Task prompt:
Please return, exactly and only, the lines beginning at the top of the entries below and ending with the line containing "black calculator [384, 310, 483, 367]"; keep out the pictures.

Spatial object tracking data:
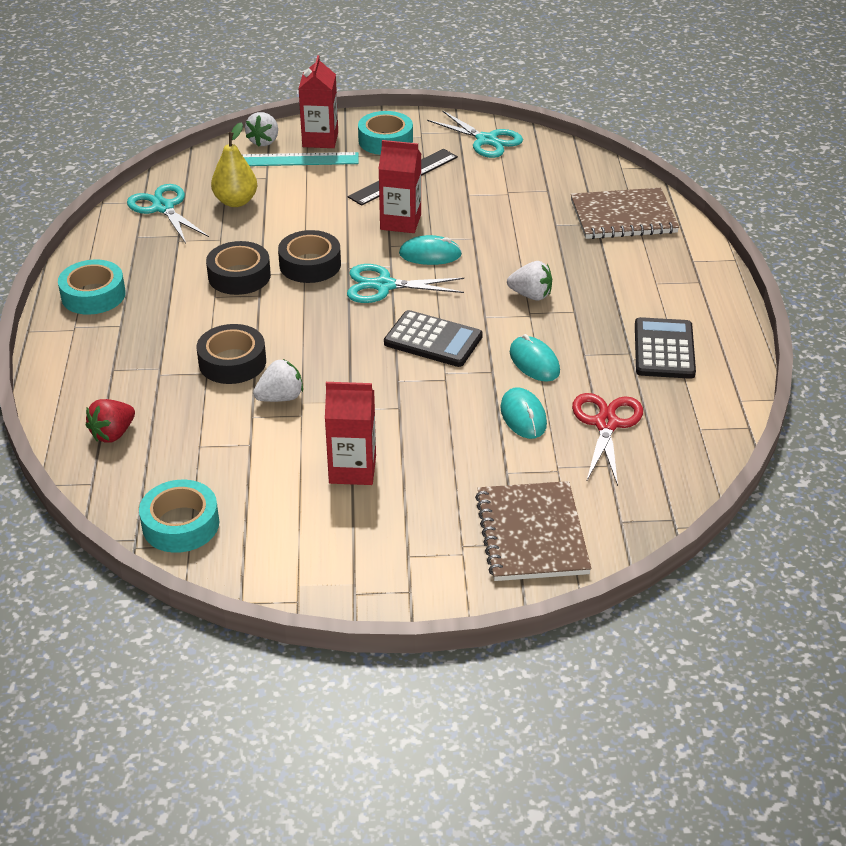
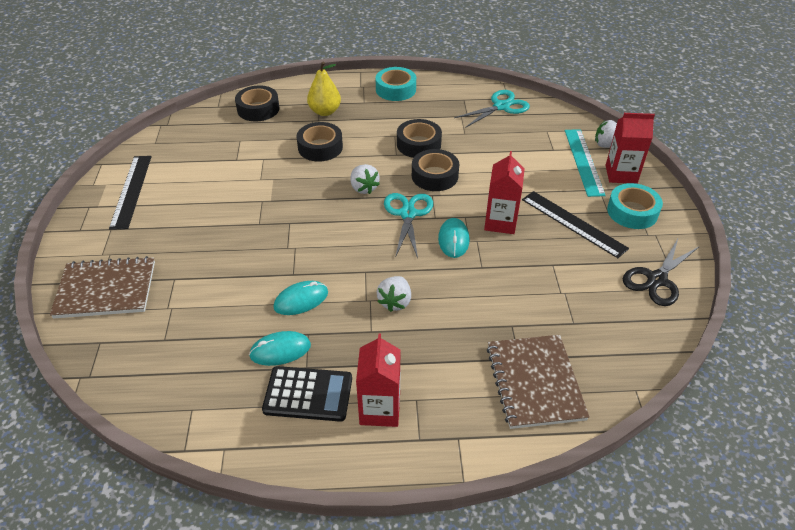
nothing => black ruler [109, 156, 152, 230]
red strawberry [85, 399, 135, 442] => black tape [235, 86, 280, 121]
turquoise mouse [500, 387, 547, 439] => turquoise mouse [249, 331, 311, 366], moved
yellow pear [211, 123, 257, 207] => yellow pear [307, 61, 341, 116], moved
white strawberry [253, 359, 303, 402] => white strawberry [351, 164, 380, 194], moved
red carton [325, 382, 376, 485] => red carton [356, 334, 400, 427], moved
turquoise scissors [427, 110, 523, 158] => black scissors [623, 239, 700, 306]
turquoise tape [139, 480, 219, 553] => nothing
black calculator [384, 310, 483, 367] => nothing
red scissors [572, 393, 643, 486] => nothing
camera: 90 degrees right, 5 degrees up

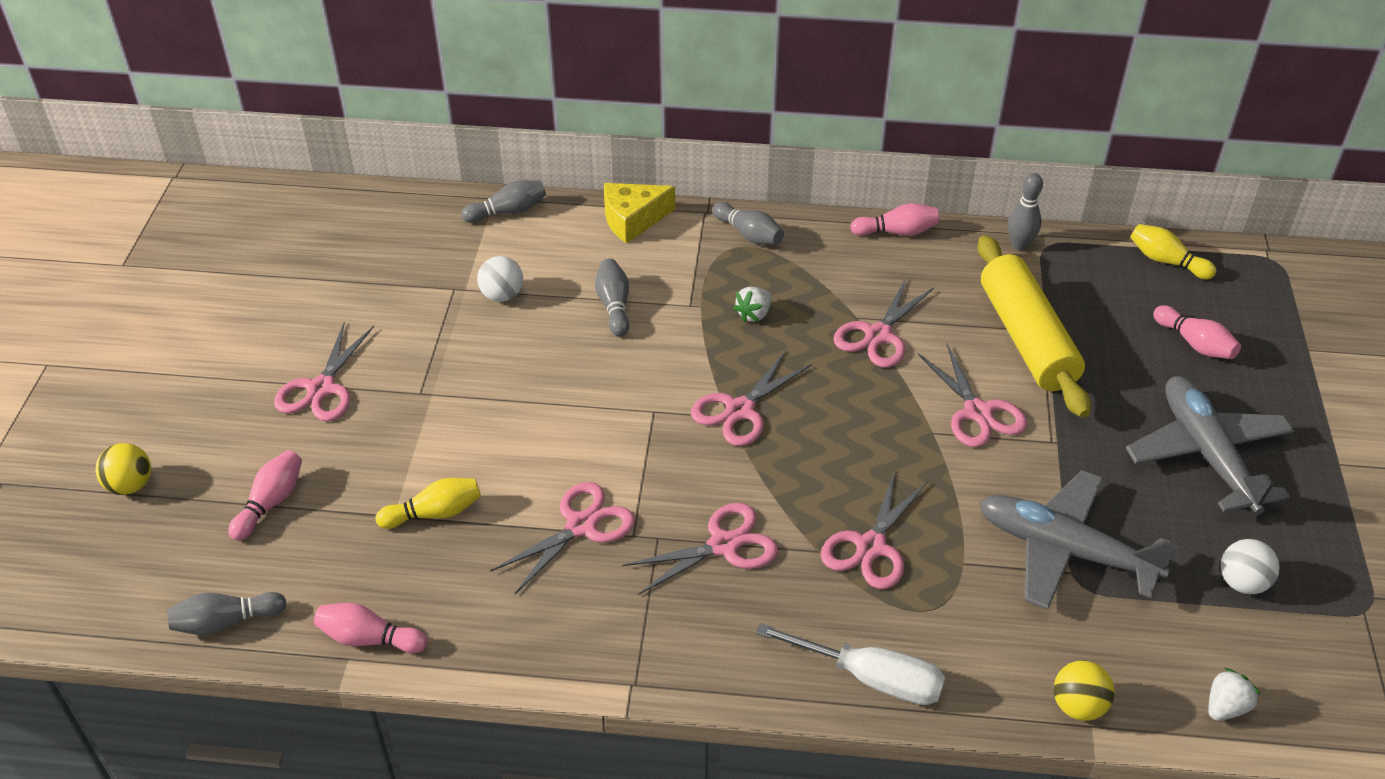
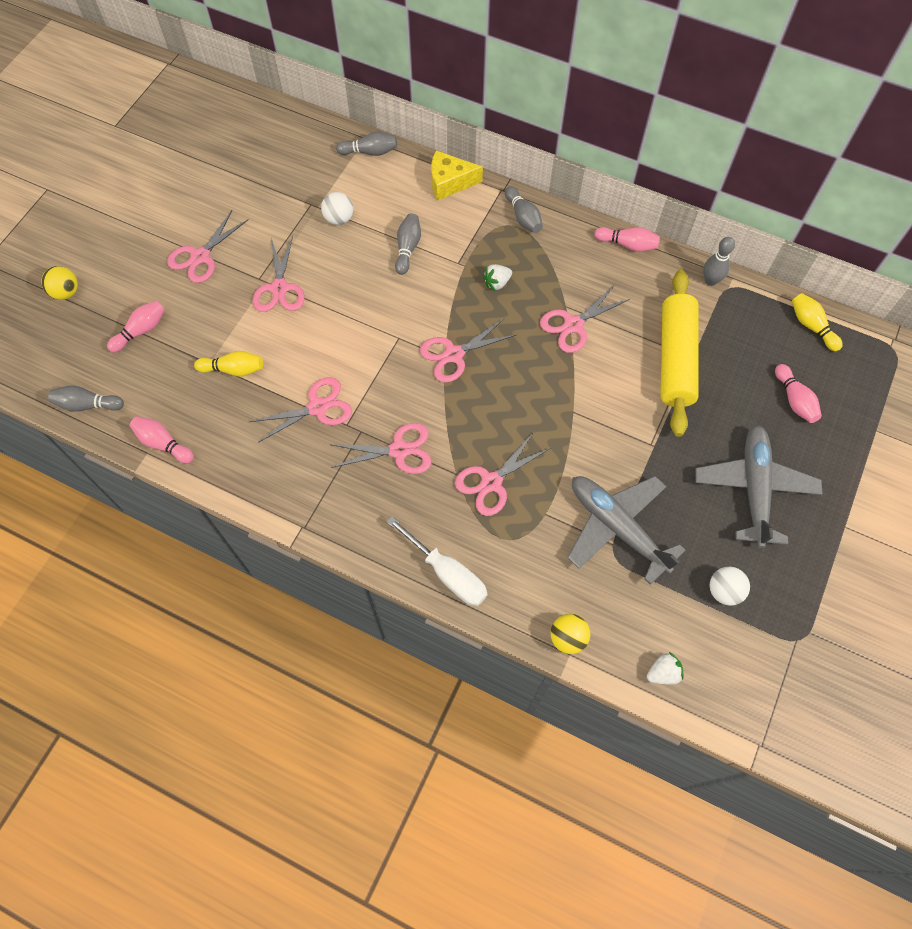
pink scissors [918, 344, 1027, 447] => pink scissors [253, 236, 305, 312], moved
camera: 20 degrees right, 20 degrees up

Result for this exercise:
nothing => black ruler [109, 156, 152, 230]
red strawberry [85, 399, 135, 442] => black tape [235, 86, 280, 121]
turquoise mouse [500, 387, 547, 439] => turquoise mouse [249, 331, 311, 366], moved
yellow pear [211, 123, 257, 207] => yellow pear [307, 61, 341, 116], moved
white strawberry [253, 359, 303, 402] => white strawberry [351, 164, 380, 194], moved
red carton [325, 382, 376, 485] => red carton [356, 334, 400, 427], moved
turquoise scissors [427, 110, 523, 158] => black scissors [623, 239, 700, 306]
turquoise tape [139, 480, 219, 553] => nothing
black calculator [384, 310, 483, 367] => nothing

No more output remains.